**Dataset:**
"""

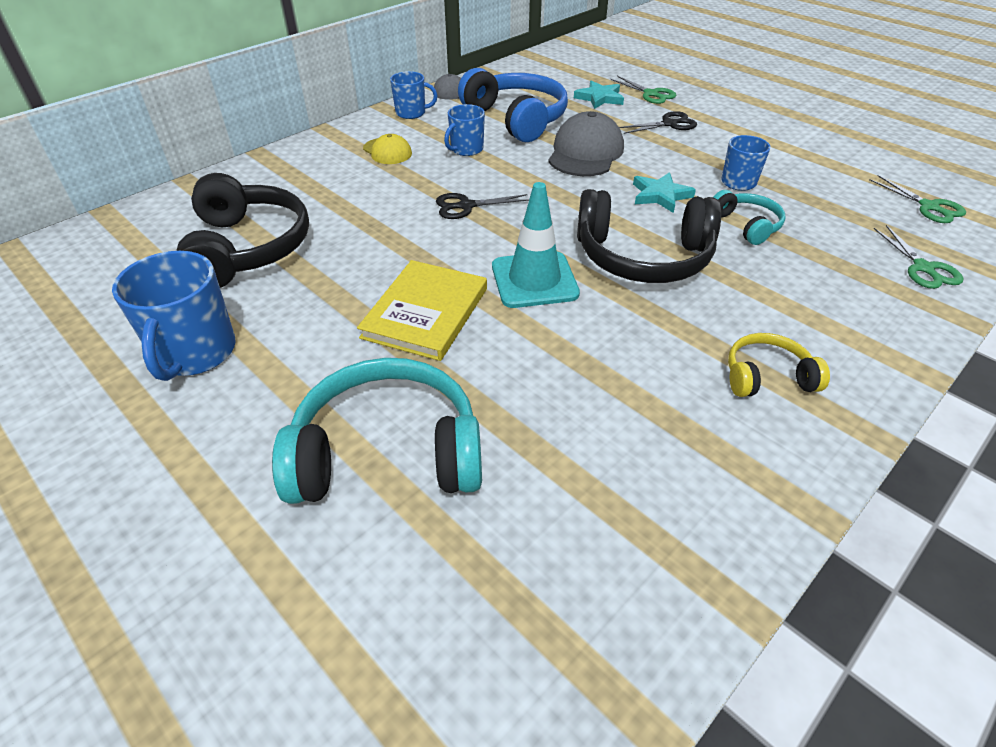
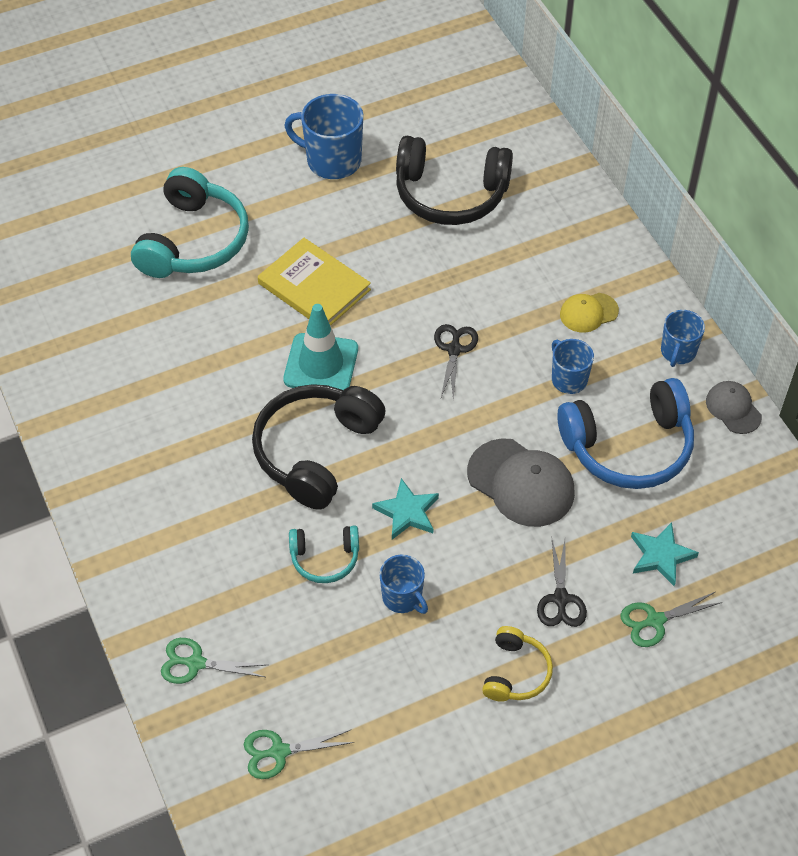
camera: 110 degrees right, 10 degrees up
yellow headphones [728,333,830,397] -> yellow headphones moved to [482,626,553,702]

"""
"""

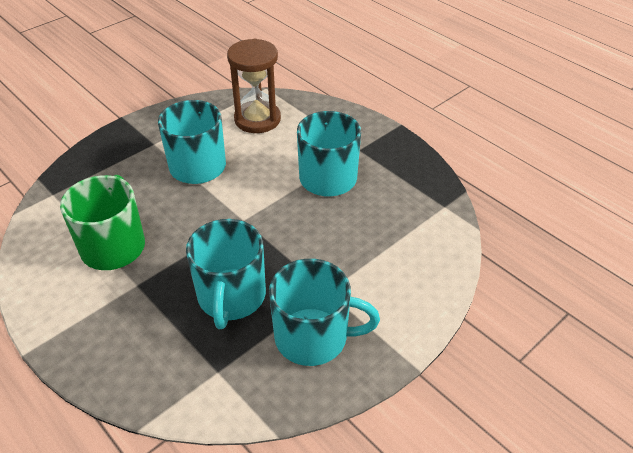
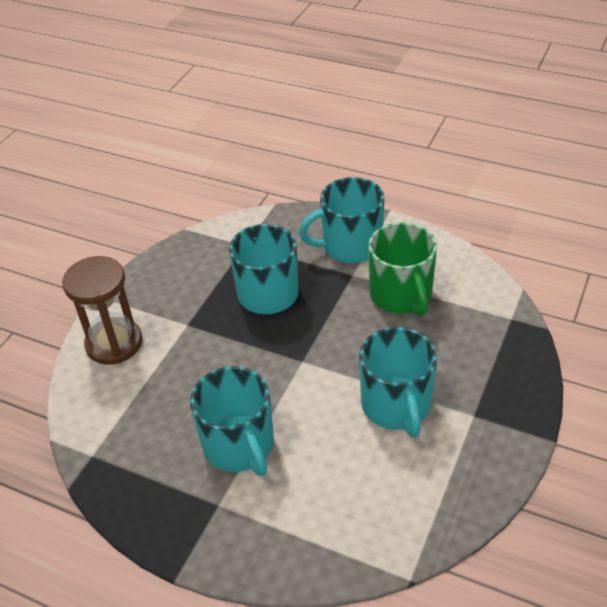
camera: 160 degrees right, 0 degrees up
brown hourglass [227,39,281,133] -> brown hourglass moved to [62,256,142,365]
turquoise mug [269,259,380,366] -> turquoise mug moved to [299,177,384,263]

"""
"""

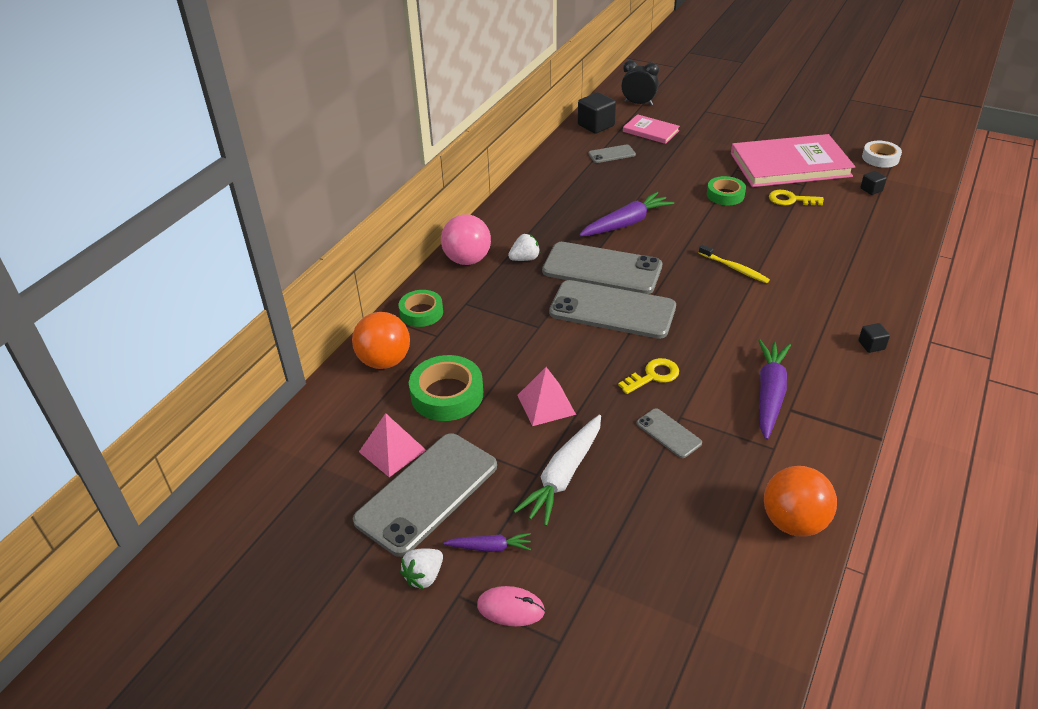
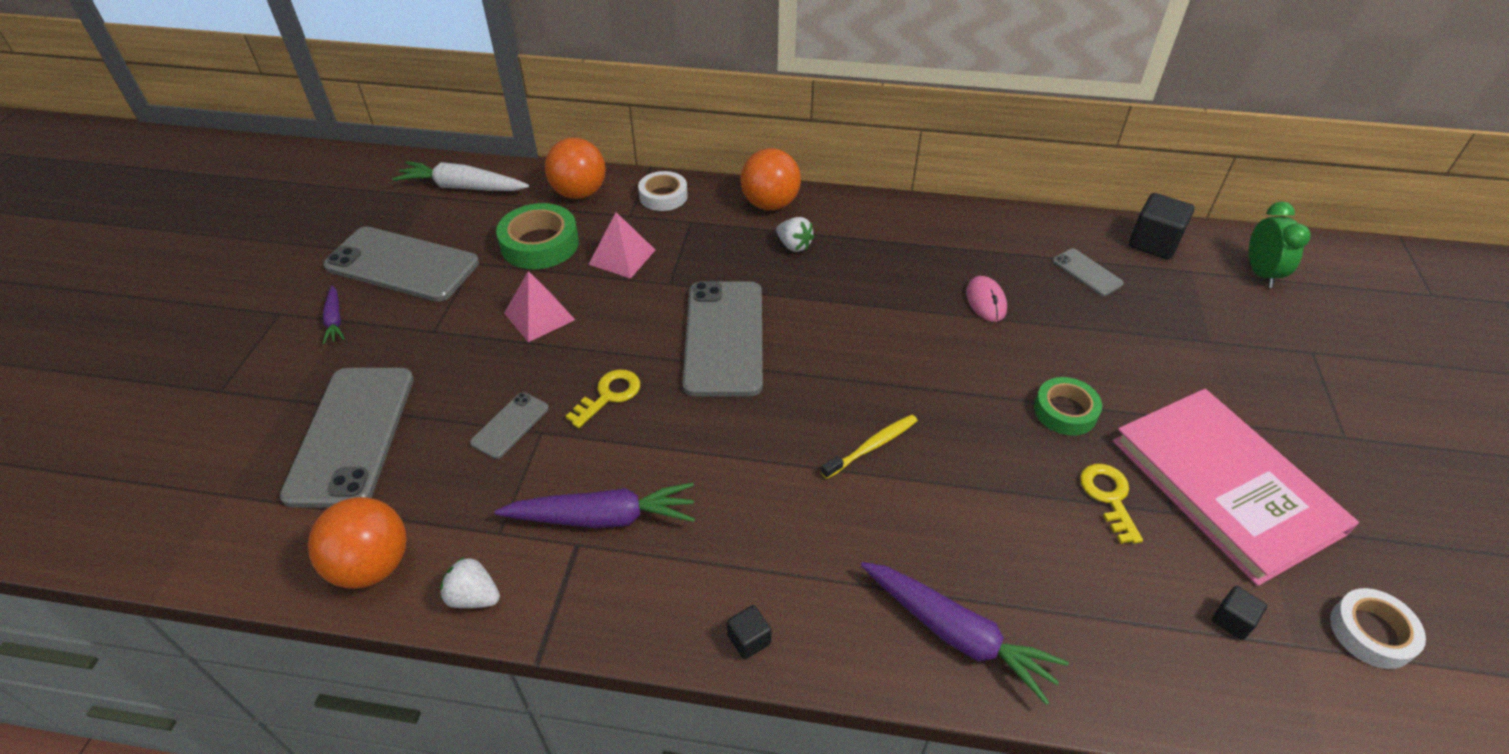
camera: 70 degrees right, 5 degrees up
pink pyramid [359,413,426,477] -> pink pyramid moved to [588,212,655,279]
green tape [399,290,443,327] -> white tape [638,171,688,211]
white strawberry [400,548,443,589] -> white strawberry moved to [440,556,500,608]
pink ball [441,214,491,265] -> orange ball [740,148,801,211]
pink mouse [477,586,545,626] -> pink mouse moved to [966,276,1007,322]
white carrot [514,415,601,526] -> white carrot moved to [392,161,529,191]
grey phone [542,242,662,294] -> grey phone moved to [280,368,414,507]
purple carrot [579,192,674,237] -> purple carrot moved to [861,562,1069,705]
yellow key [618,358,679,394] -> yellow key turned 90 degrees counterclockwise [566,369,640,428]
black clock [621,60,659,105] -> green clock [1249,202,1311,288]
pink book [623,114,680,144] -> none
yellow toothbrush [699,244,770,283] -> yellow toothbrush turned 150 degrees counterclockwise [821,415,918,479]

"""

**Task requirements:**
Keeping every character as it is, restate the lines above that run from the line with "camera: 110 degrees right, 10 degrees up" through the line with "yellow headphones [728,333,830,397]", both included, and nothing else.

**Answer to the problem:**
camera: 110 degrees right, 10 degrees up
yellow headphones [728,333,830,397] -> yellow headphones moved to [482,626,553,702]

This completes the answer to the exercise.